Content revision data
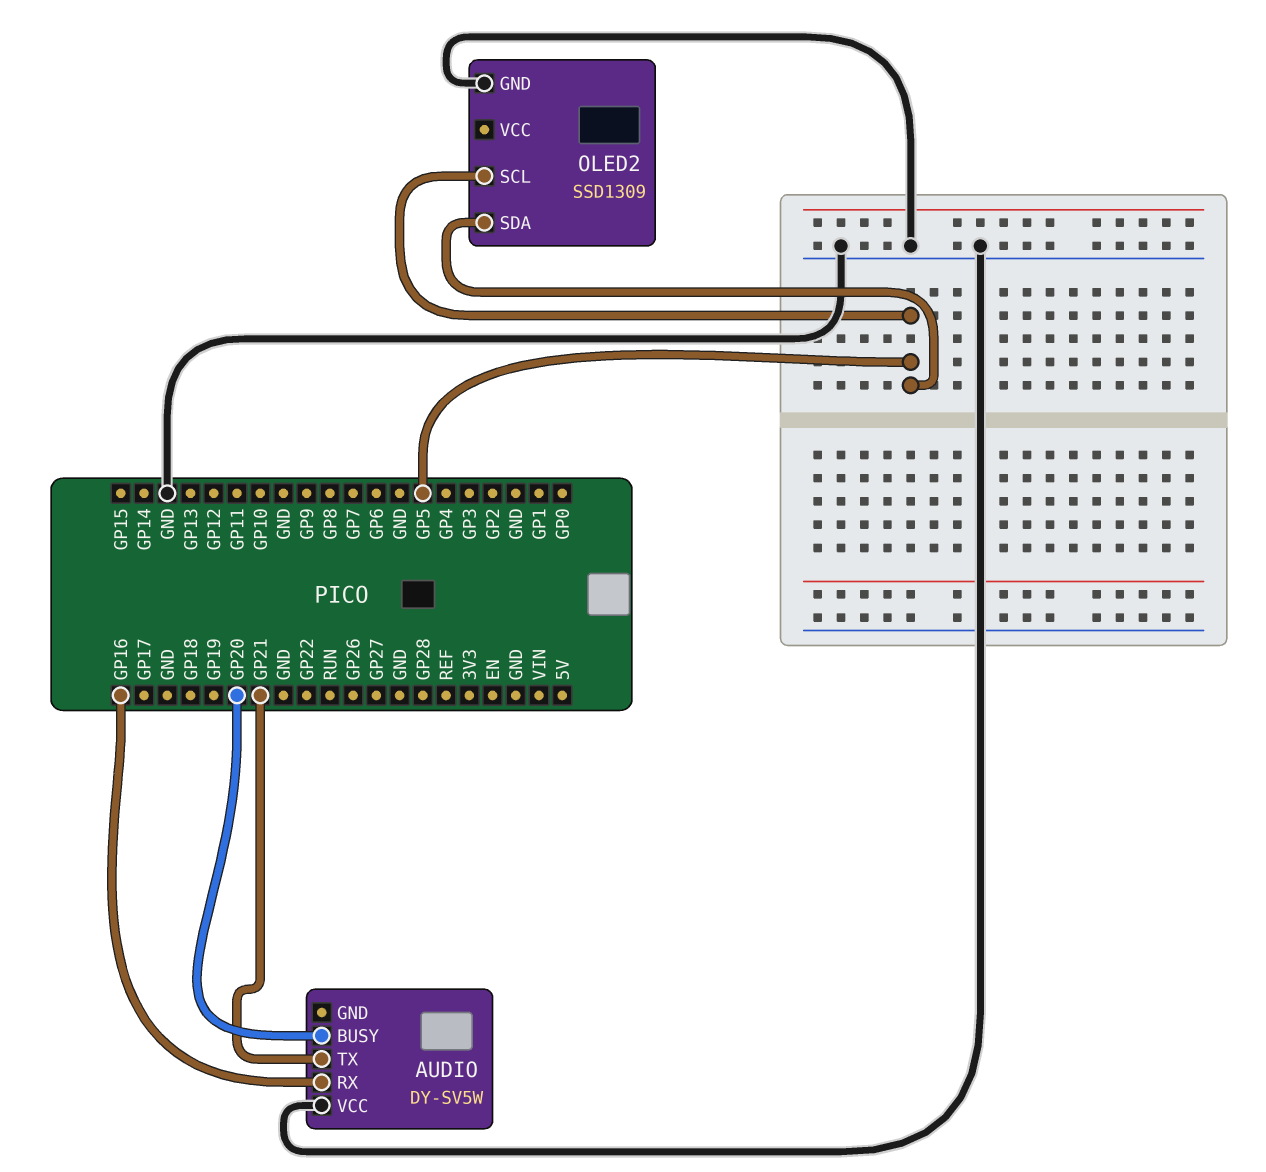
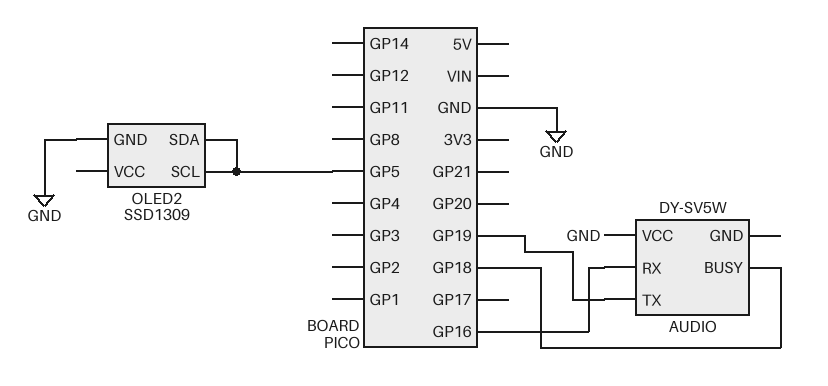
AUDIO pin BUSY: GP20 -> GP18
AUDIO pin TX: GP21 -> GP19

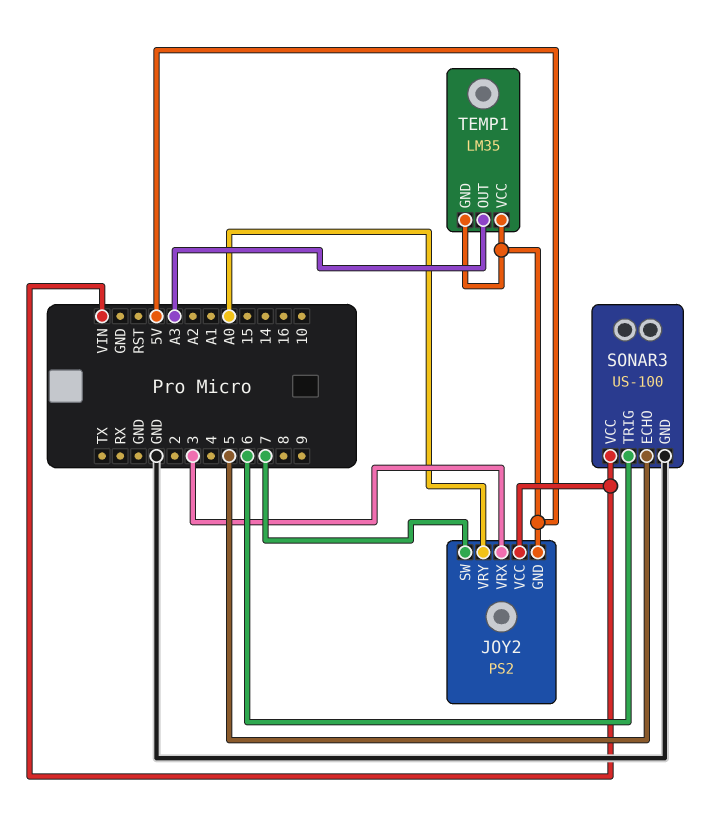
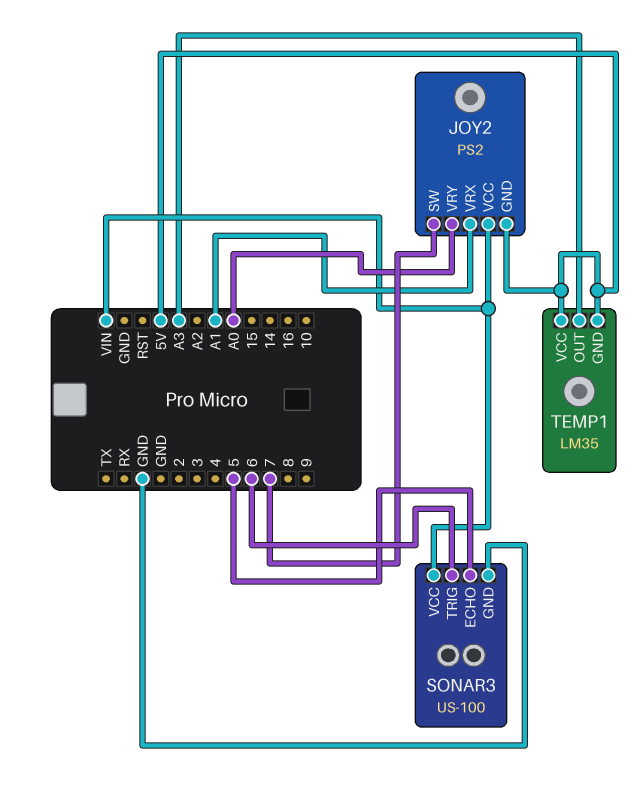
JOY2 pin VRX: 3 -> A1

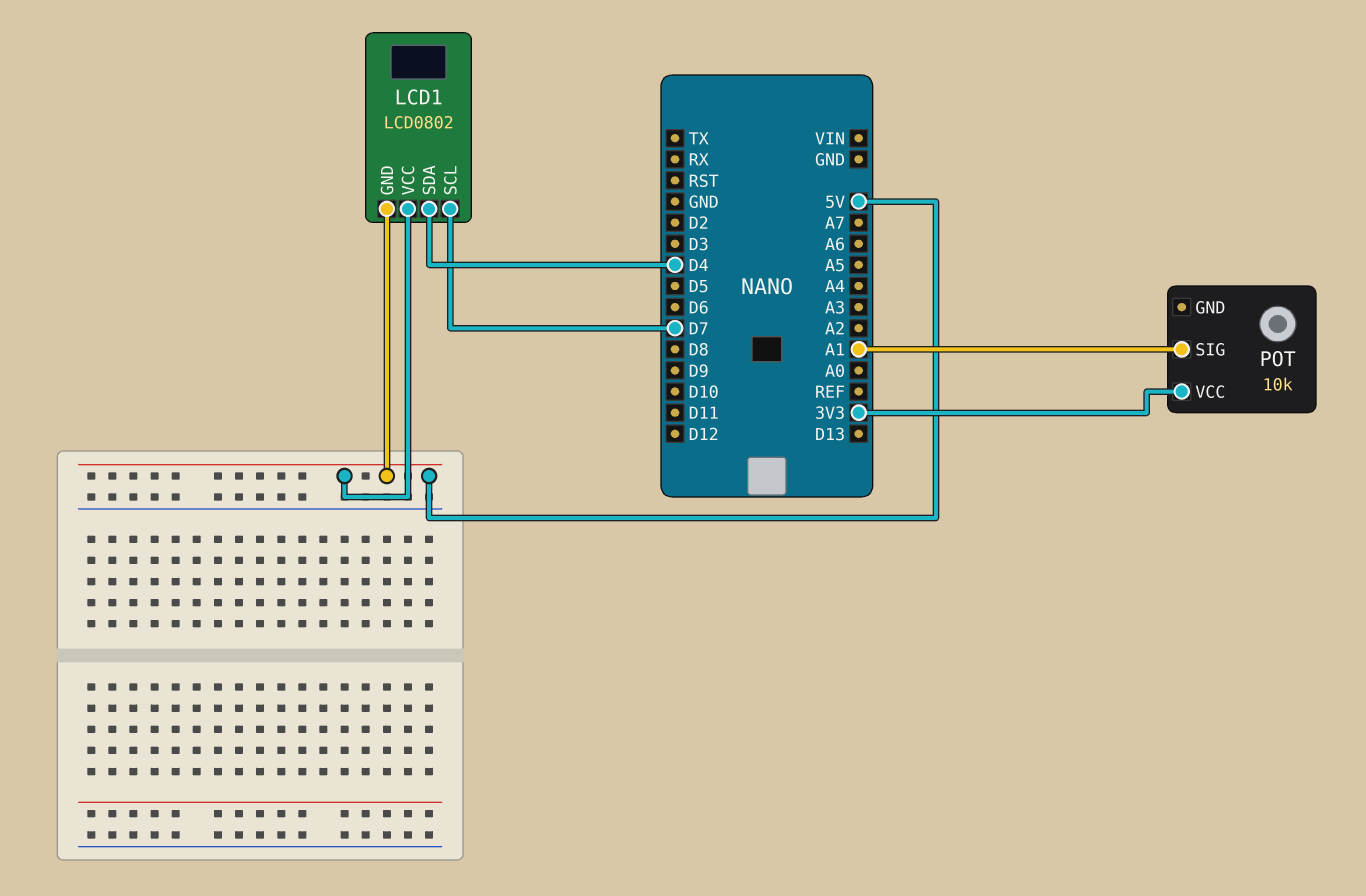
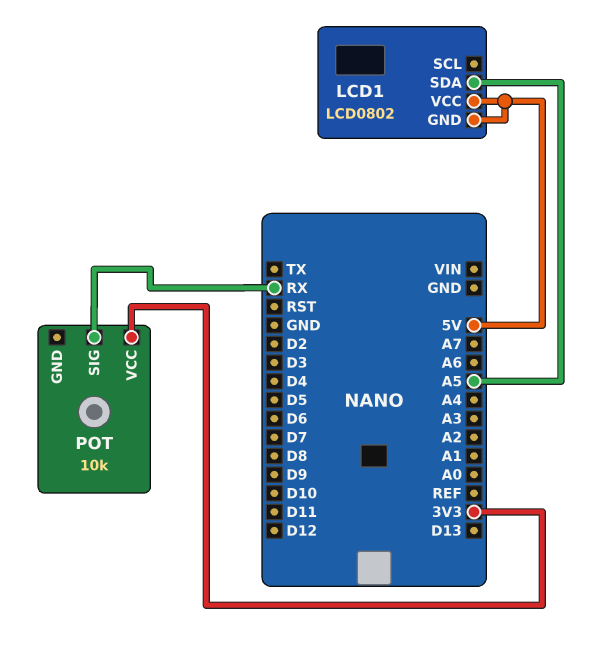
LCD1 pin SCL: D7 -> none
LCD1 pin SDA: D4 -> A5
POT pin SIG: A1 -> RX

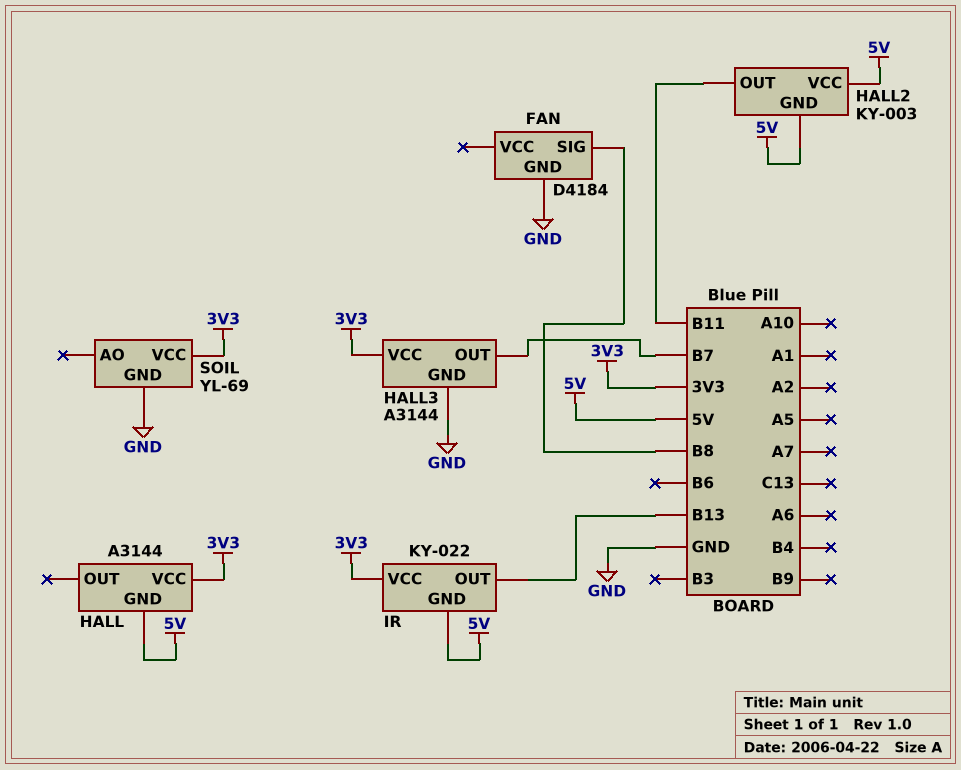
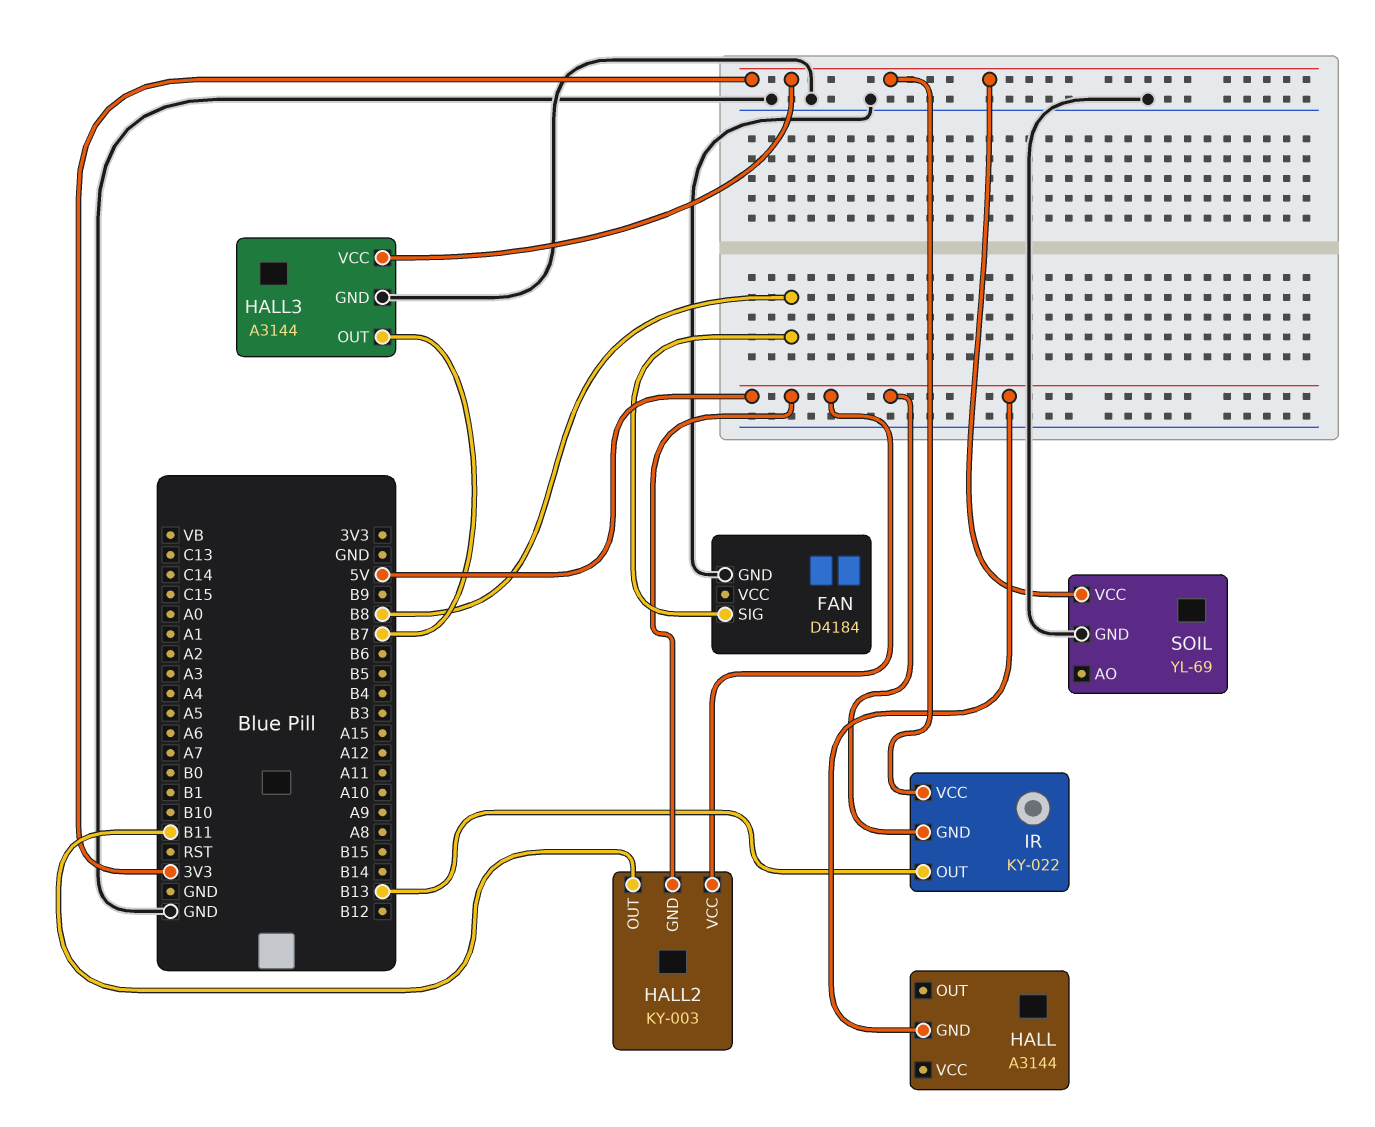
HALL pin VCC: 3V3 -> none

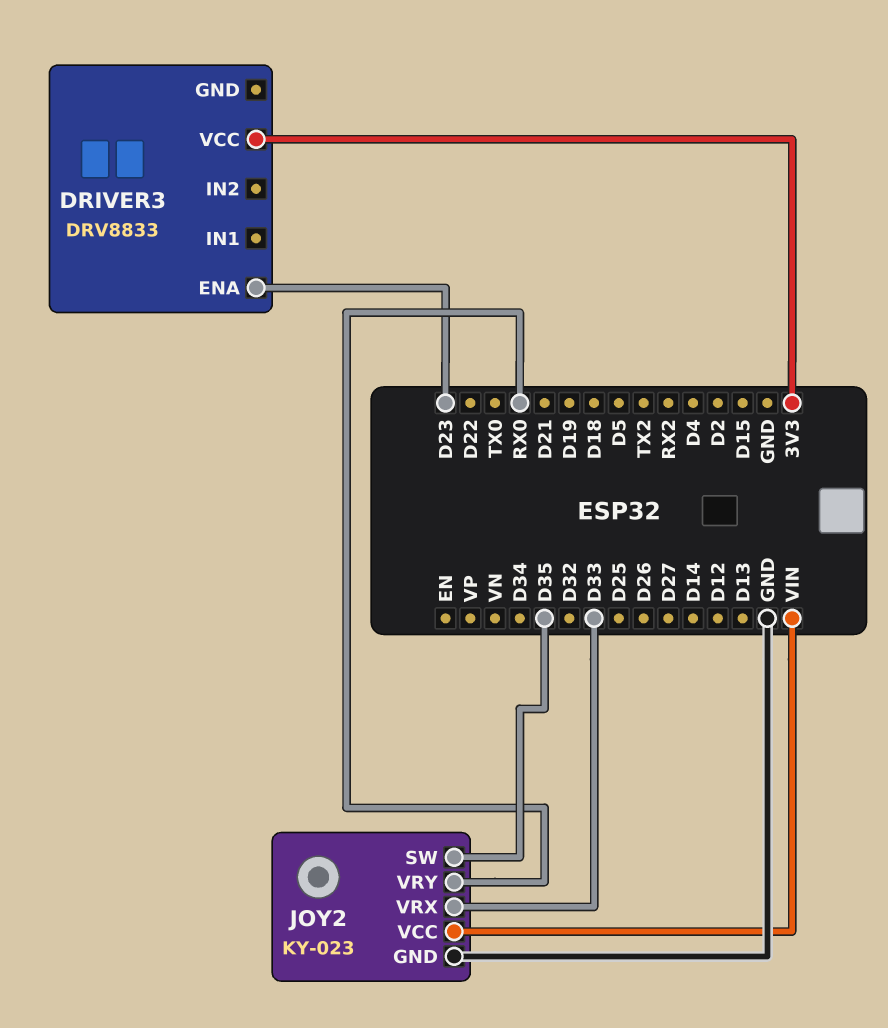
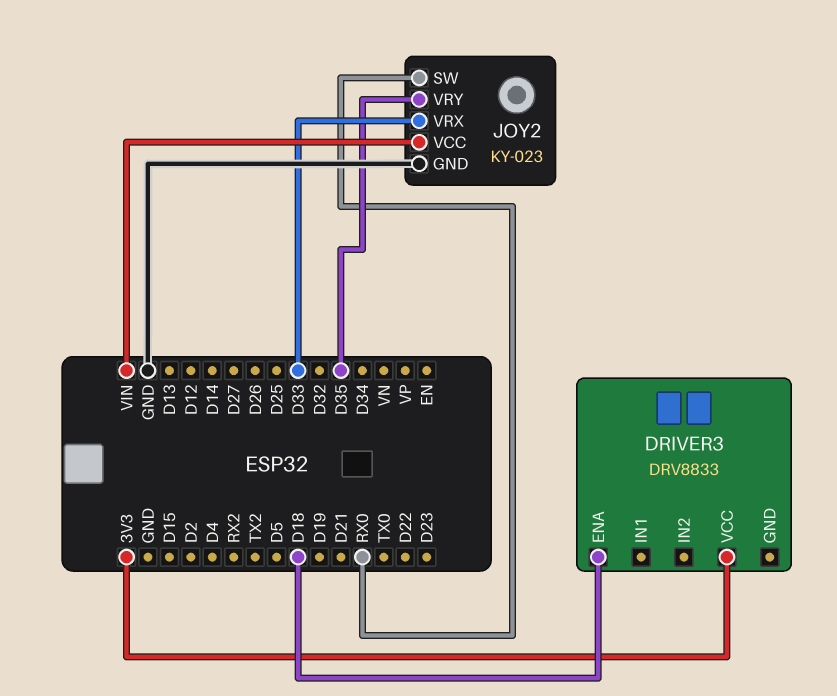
DRIVER3 pin ENA: D23 -> D18
JOY2 pin SW: D35 -> RX0
JOY2 pin VRY: RX0 -> D35

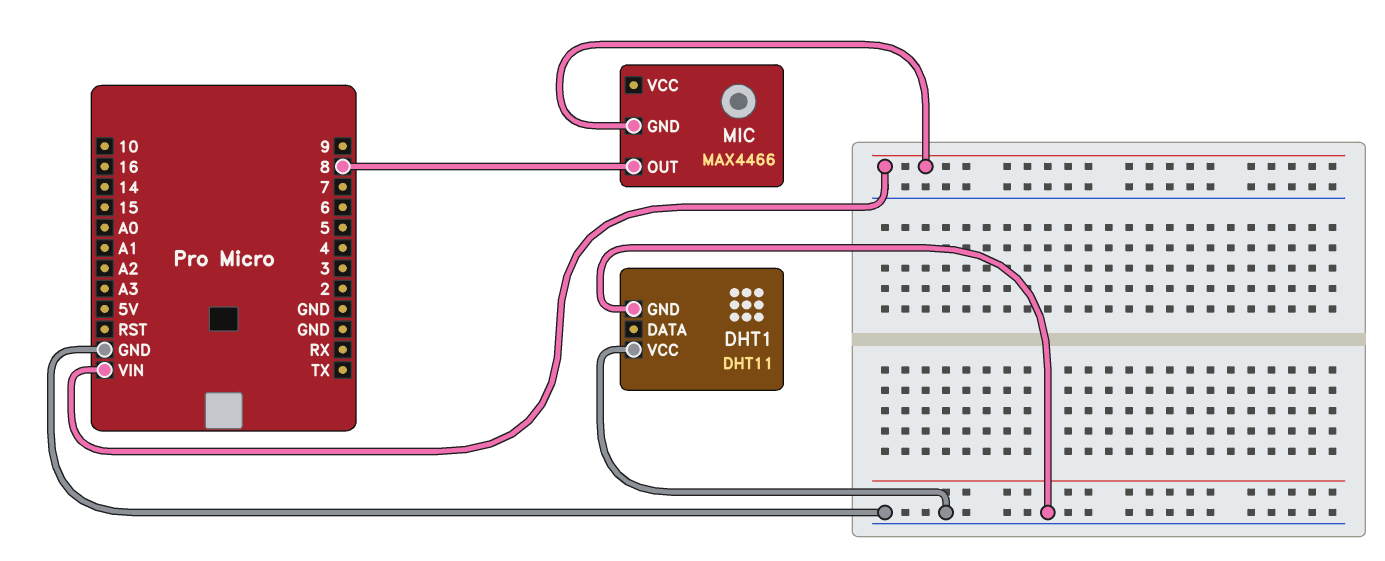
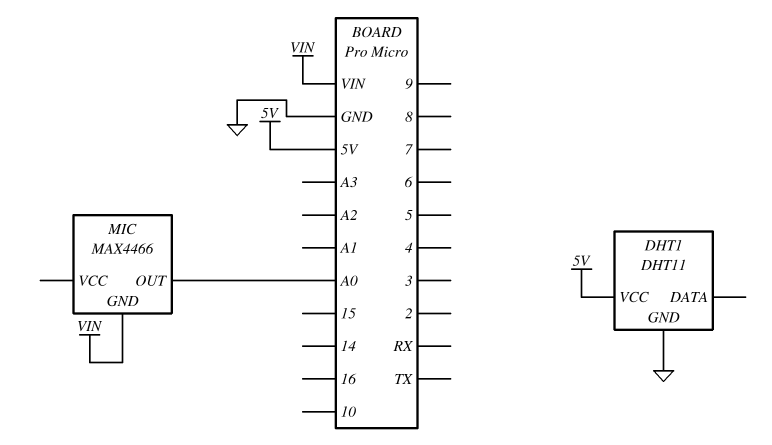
DHT1 pin VCC: GND -> 5V
MIC pin OUT: 8 -> A0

EXERCISE BRIEF
The data above must be reproduced exactly, without any of its pictures.

RESPONSE AREA
AUDIO pin BUSY: GP20 -> GP18
AUDIO pin TX: GP21 -> GP19

JOY2 pin VRX: 3 -> A1

LCD1 pin SCL: D7 -> none
LCD1 pin SDA: D4 -> A5
POT pin SIG: A1 -> RX

HALL pin VCC: 3V3 -> none

DRIVER3 pin ENA: D23 -> D18
JOY2 pin SW: D35 -> RX0
JOY2 pin VRY: RX0 -> D35

DHT1 pin VCC: GND -> 5V
MIC pin OUT: 8 -> A0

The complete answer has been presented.